:: WHAT THIS TASK INVOLVES ::
Could the listing be repeated exactly, with every picture dropped?

:: SOURCE RECORDS ::

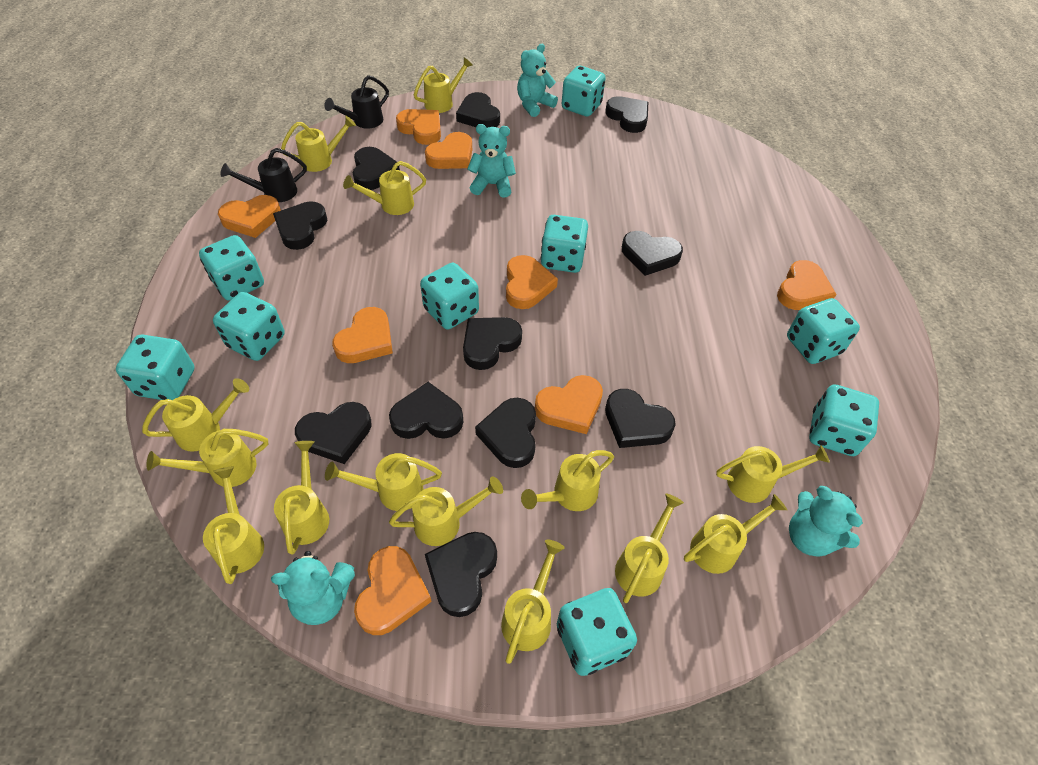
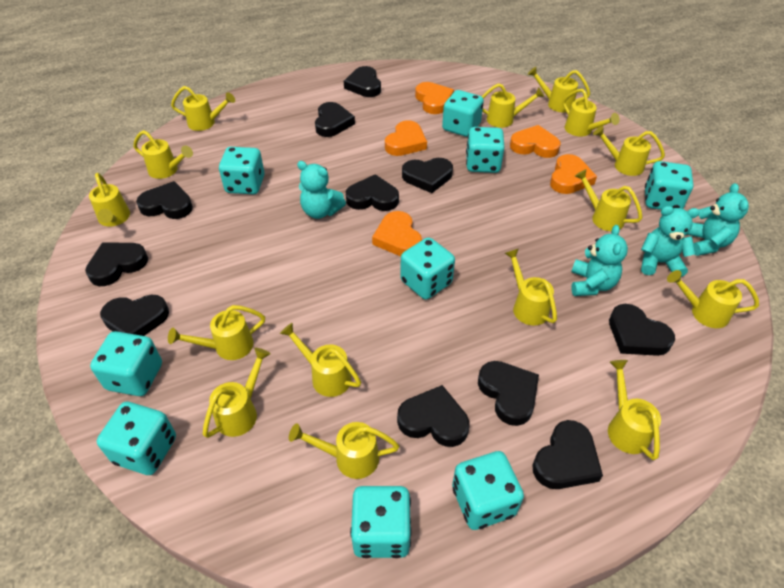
black watering can: 2 -> 0
orange heart: 8 -> 5
yellow watering can: 14 -> 15

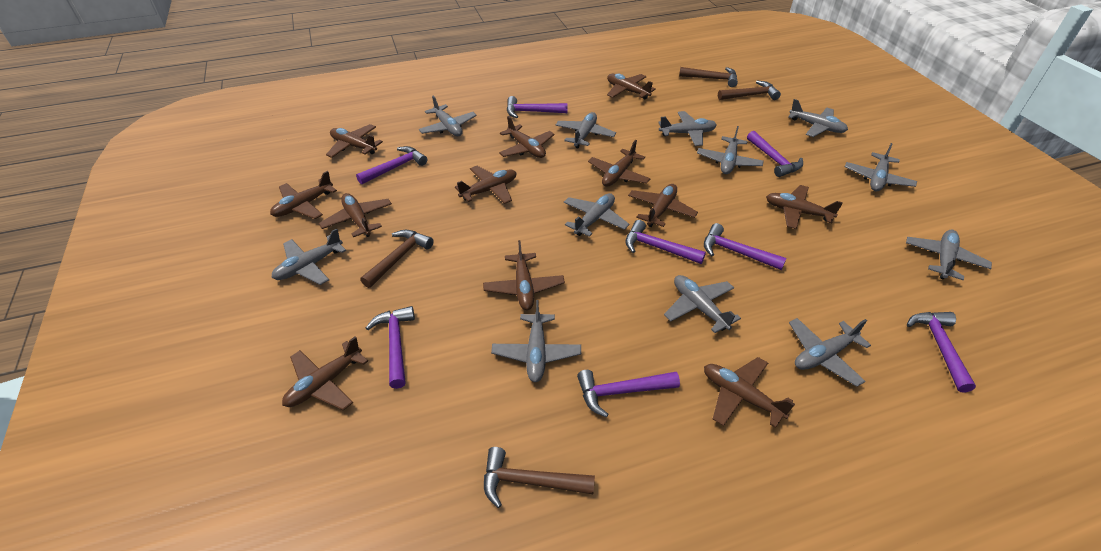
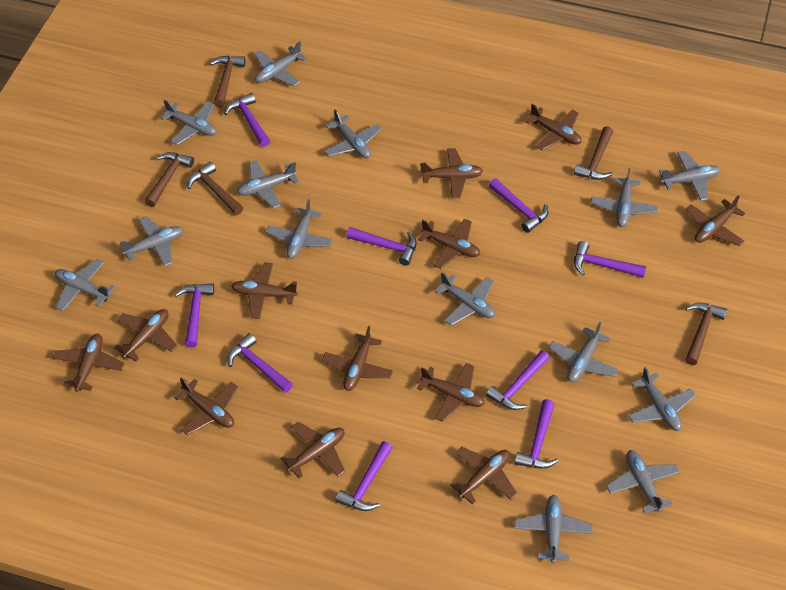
brown hammer: 4 -> 5
grey plane: 12 -> 14
purple hammer: 8 -> 9

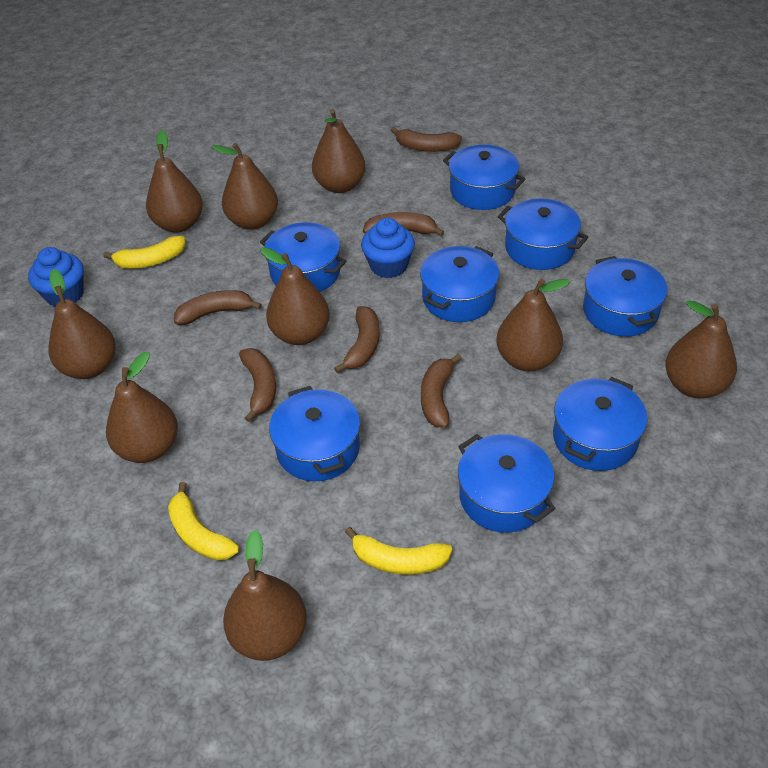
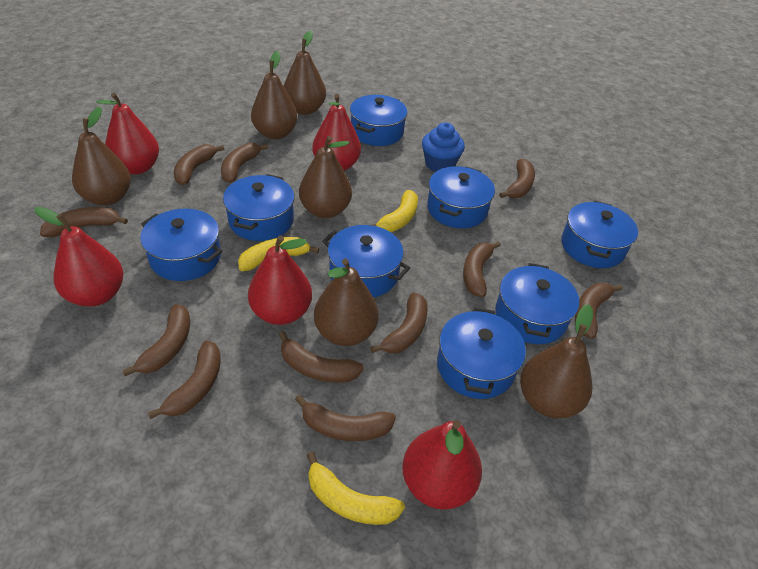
blue cupcake: 2 -> 1
brown banana: 6 -> 11
brown pear: 9 -> 6
red pear: 0 -> 5

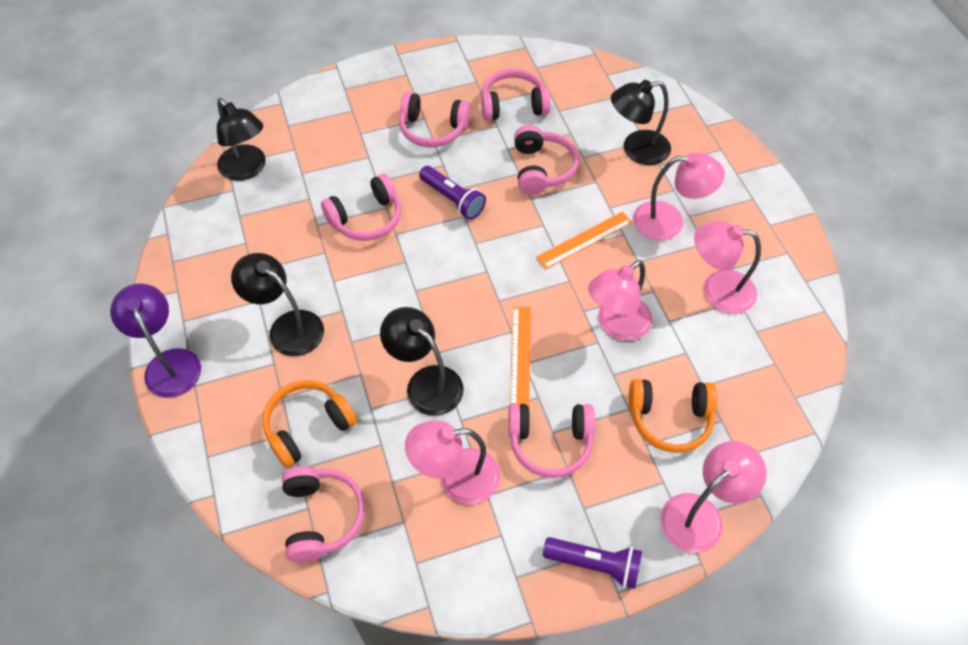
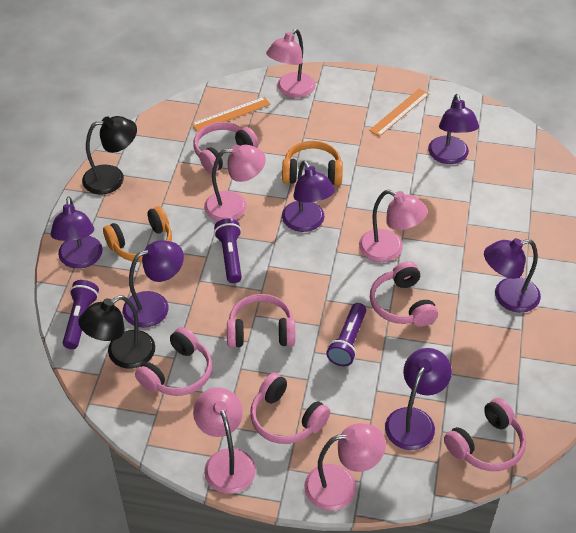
black lamp: 4 -> 2
purple flashlight: 2 -> 3
purple lamp: 1 -> 6

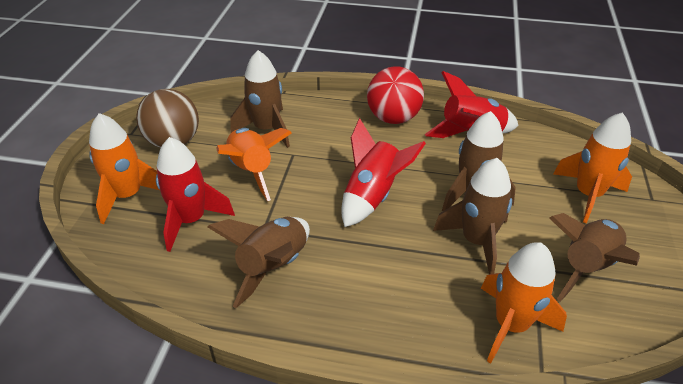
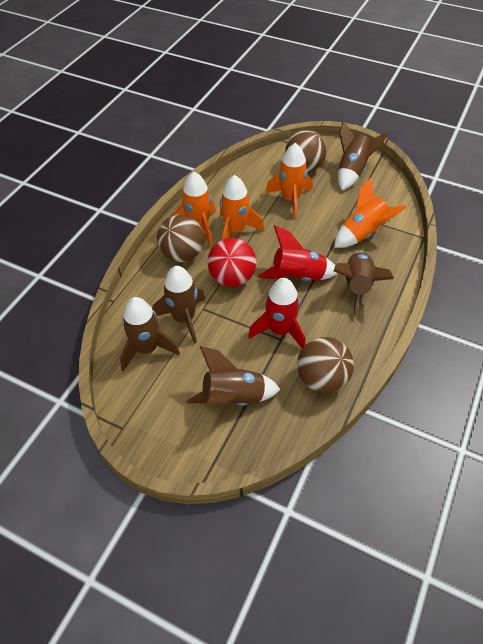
brown ball: 1 -> 3
red rocket: 3 -> 2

:: RESPONSE BOX ::
black watering can: 2 -> 0
orange heart: 8 -> 5
yellow watering can: 14 -> 15

brown hammer: 4 -> 5
grey plane: 12 -> 14
purple hammer: 8 -> 9

blue cupcake: 2 -> 1
brown banana: 6 -> 11
brown pear: 9 -> 6
red pear: 0 -> 5

black lamp: 4 -> 2
purple flashlight: 2 -> 3
purple lamp: 1 -> 6

brown ball: 1 -> 3
red rocket: 3 -> 2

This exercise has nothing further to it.